The data =>
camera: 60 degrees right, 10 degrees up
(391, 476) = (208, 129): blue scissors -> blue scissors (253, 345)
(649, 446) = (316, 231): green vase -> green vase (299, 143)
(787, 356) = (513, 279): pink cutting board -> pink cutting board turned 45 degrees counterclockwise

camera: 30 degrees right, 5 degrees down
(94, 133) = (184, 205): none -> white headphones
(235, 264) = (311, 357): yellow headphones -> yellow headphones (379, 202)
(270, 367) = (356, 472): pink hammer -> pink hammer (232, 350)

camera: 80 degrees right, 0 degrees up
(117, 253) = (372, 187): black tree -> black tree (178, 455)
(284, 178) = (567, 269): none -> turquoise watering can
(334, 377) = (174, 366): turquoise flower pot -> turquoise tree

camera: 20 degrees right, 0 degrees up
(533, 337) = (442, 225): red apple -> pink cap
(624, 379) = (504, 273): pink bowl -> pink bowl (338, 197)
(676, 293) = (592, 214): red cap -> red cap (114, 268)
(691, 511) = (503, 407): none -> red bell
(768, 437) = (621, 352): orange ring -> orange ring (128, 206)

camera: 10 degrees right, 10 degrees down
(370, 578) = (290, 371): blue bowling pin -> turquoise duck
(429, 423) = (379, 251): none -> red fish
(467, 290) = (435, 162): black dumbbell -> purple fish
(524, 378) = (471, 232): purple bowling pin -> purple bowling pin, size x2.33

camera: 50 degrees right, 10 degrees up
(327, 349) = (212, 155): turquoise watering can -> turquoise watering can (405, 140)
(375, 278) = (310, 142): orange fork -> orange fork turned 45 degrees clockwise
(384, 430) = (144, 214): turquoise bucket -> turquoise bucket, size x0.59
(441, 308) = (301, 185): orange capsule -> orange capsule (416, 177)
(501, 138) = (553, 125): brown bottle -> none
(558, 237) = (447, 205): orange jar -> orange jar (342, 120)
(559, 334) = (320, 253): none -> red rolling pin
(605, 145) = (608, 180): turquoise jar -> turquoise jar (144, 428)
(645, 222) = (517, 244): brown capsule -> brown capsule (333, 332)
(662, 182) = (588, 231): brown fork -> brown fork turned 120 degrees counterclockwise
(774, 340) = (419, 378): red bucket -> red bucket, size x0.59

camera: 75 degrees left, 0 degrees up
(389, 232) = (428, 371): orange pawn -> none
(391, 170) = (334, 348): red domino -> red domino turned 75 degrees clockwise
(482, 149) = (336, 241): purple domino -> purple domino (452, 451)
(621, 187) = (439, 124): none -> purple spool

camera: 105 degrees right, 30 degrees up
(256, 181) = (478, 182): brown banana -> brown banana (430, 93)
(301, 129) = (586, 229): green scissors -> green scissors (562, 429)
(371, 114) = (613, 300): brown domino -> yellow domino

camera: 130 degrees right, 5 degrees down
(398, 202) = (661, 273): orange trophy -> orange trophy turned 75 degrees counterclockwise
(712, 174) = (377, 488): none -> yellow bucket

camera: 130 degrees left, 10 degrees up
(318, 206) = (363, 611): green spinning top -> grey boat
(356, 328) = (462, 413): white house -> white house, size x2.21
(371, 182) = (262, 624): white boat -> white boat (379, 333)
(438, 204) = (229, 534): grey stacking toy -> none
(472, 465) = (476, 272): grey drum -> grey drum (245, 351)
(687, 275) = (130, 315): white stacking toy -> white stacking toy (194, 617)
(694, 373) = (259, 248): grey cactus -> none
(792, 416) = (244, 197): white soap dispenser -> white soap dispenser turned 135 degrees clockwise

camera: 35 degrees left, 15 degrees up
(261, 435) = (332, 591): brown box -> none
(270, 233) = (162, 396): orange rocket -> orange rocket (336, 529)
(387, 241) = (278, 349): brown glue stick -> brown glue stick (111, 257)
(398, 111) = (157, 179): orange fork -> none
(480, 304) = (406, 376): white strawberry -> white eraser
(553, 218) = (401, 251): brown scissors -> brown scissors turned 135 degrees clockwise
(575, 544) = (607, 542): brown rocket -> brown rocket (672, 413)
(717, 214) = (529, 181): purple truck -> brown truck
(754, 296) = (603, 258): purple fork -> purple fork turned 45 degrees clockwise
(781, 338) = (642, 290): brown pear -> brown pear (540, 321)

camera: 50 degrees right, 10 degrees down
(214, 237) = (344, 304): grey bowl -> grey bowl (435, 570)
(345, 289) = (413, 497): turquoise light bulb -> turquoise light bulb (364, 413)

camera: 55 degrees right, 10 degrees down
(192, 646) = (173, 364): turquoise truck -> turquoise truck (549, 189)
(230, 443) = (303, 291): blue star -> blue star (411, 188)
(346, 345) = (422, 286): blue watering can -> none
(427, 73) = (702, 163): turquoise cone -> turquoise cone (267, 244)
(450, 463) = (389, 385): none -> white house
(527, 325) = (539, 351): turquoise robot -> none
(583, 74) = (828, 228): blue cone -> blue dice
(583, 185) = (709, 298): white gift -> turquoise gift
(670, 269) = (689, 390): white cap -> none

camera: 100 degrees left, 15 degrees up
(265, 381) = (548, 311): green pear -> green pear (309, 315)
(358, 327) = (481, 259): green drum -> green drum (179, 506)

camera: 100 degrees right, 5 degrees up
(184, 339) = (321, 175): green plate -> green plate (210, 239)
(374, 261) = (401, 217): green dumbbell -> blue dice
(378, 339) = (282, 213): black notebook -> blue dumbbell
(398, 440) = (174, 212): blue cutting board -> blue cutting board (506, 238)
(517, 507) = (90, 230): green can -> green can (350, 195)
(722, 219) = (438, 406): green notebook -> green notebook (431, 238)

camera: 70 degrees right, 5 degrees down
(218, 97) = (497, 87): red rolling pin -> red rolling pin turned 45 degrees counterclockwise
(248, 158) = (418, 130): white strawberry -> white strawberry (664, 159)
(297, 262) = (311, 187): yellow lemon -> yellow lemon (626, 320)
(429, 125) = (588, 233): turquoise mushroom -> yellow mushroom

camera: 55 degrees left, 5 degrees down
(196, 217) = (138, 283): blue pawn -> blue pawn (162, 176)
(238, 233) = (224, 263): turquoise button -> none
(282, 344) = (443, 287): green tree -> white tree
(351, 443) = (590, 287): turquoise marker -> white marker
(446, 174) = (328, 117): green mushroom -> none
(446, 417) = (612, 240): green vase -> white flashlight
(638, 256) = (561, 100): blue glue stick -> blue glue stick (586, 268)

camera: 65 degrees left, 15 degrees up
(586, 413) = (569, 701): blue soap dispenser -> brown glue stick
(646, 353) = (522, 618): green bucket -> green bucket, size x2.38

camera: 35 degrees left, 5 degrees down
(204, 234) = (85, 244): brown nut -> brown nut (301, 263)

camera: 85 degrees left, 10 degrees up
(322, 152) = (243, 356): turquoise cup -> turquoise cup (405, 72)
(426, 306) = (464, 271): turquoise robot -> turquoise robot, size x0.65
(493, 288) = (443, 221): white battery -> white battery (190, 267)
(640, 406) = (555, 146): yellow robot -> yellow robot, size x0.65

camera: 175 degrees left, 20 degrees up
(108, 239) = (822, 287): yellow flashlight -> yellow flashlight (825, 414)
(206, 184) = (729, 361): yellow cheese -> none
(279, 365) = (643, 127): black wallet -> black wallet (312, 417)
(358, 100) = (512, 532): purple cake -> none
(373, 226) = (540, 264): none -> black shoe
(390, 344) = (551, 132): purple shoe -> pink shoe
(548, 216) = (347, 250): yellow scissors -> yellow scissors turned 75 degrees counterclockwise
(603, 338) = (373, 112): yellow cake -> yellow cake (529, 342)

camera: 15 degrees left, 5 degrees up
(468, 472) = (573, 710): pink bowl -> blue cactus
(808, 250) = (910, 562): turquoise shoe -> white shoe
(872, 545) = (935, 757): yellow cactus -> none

The problem => Taking the lines above, repeat exactly those from the line that contains "(318, 206) = (363, 611): green" through the line that contains "(694, 373) = (259, 248): grey cactus -> none", and both of those lines as well. Include nothing else.

Completed task =>
(318, 206) = (363, 611): green spinning top -> grey boat
(356, 328) = (462, 413): white house -> white house, size x2.21
(371, 182) = (262, 624): white boat -> white boat (379, 333)
(438, 204) = (229, 534): grey stacking toy -> none
(472, 465) = (476, 272): grey drum -> grey drum (245, 351)
(687, 275) = (130, 315): white stacking toy -> white stacking toy (194, 617)
(694, 373) = (259, 248): grey cactus -> none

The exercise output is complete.